··· Listed records ···
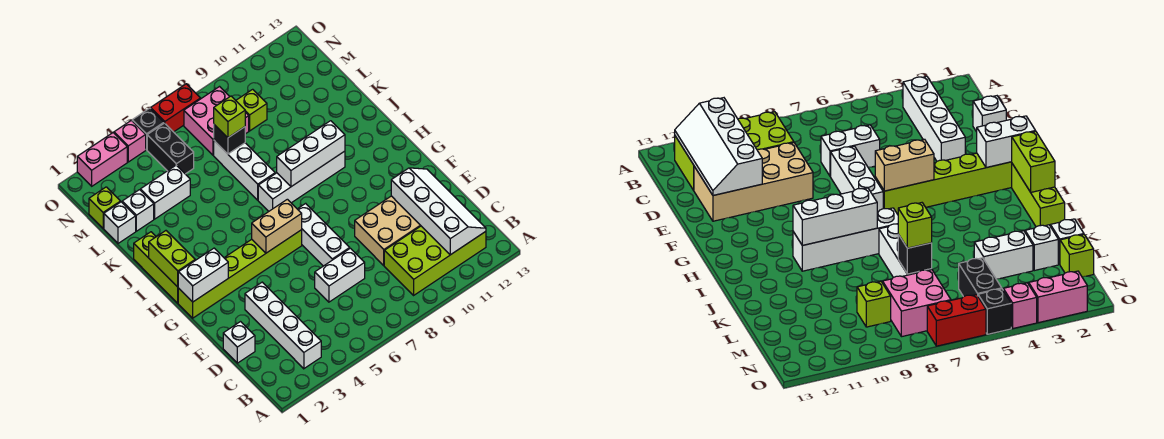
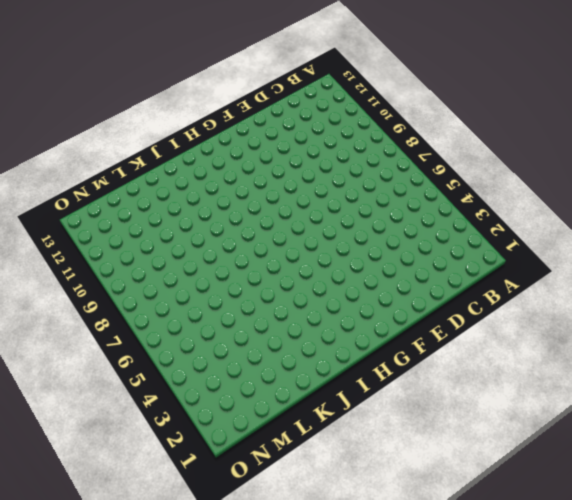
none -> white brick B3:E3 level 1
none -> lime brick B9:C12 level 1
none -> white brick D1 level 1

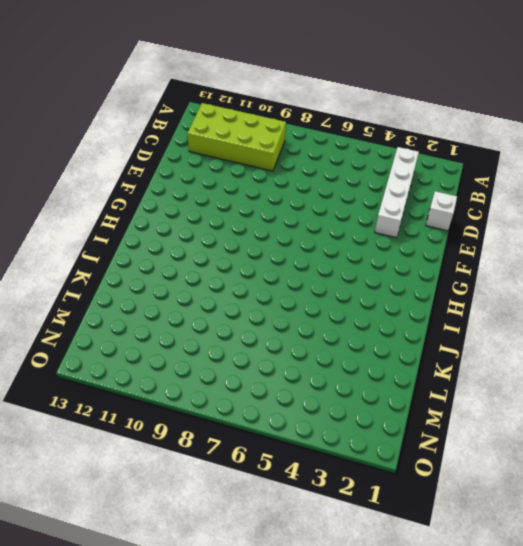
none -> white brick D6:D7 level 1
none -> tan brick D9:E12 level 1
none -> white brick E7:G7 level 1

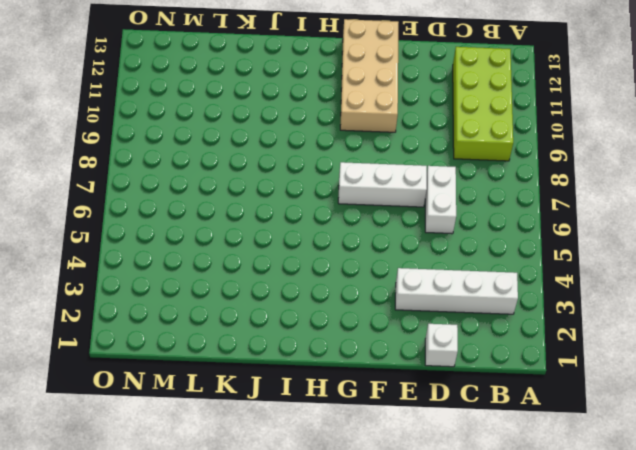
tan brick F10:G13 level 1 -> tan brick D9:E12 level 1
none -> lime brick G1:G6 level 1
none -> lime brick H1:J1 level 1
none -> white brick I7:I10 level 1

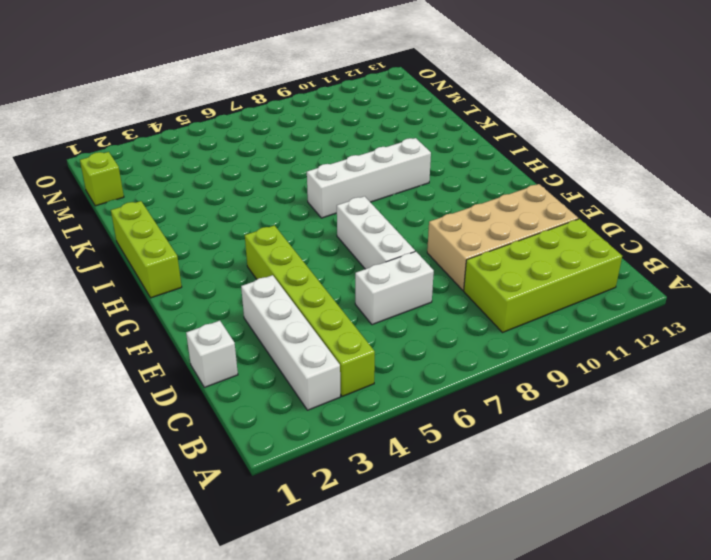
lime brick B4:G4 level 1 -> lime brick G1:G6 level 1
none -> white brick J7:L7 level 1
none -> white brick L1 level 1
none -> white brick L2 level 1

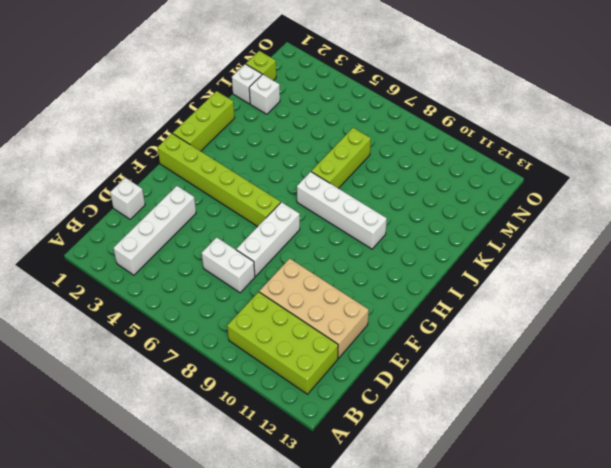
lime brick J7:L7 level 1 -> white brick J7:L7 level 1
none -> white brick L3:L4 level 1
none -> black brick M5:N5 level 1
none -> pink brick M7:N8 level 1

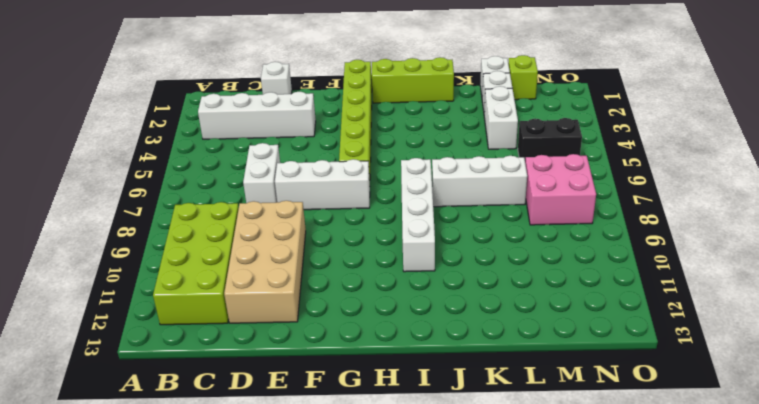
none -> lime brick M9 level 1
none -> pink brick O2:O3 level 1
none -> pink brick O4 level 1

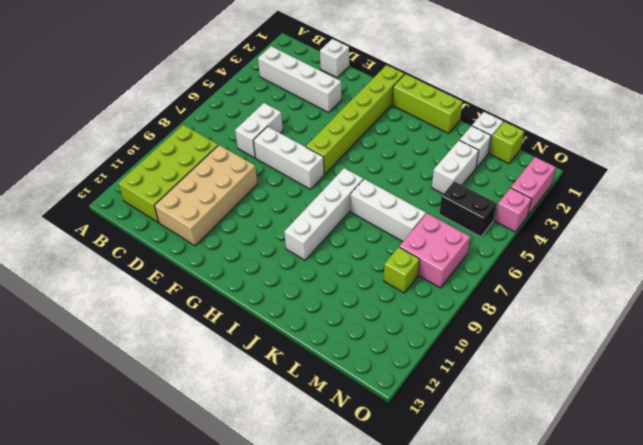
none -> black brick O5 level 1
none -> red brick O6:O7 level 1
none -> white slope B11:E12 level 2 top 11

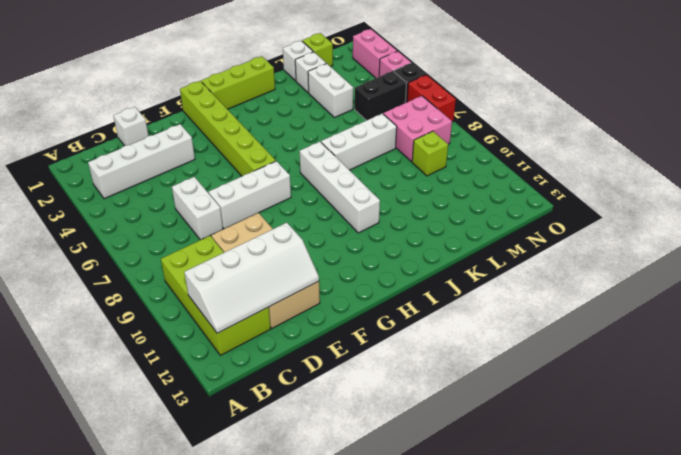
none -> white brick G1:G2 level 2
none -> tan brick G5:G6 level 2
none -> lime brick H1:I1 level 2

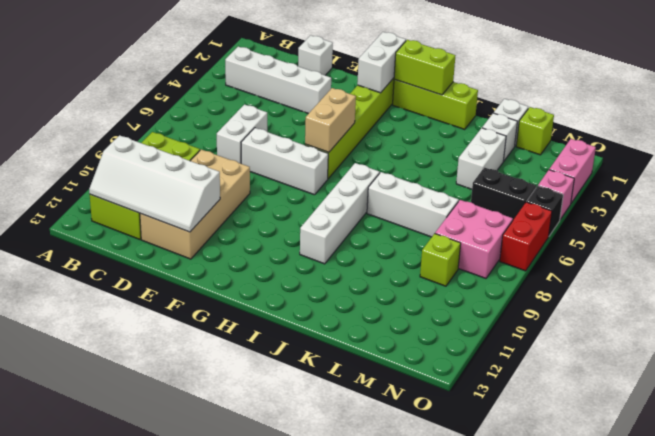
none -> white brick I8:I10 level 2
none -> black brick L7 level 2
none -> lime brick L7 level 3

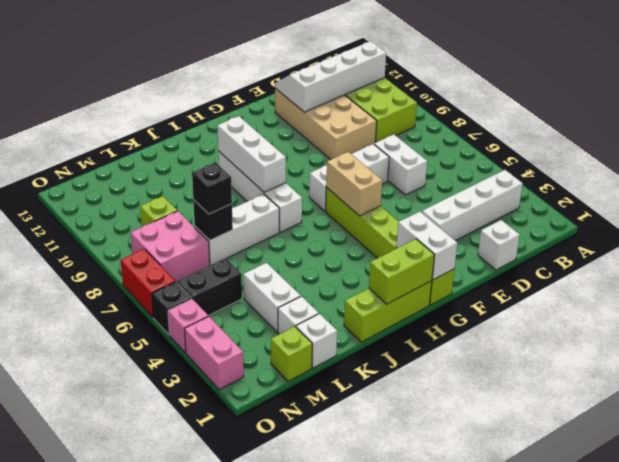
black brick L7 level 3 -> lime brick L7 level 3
···
··· Listed records ···
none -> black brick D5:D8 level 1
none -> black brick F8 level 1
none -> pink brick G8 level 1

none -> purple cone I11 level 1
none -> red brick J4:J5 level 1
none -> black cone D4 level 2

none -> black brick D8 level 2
···
» **Task statement**
Output should consist of the lines above from the one with "none -> lime brick L7 level 3" down to the one with "black brick L7 level 3", exact and without pictures.

» **Response box**
none -> lime brick L7 level 3

black brick L7 level 3 -> lime brick L7 level 3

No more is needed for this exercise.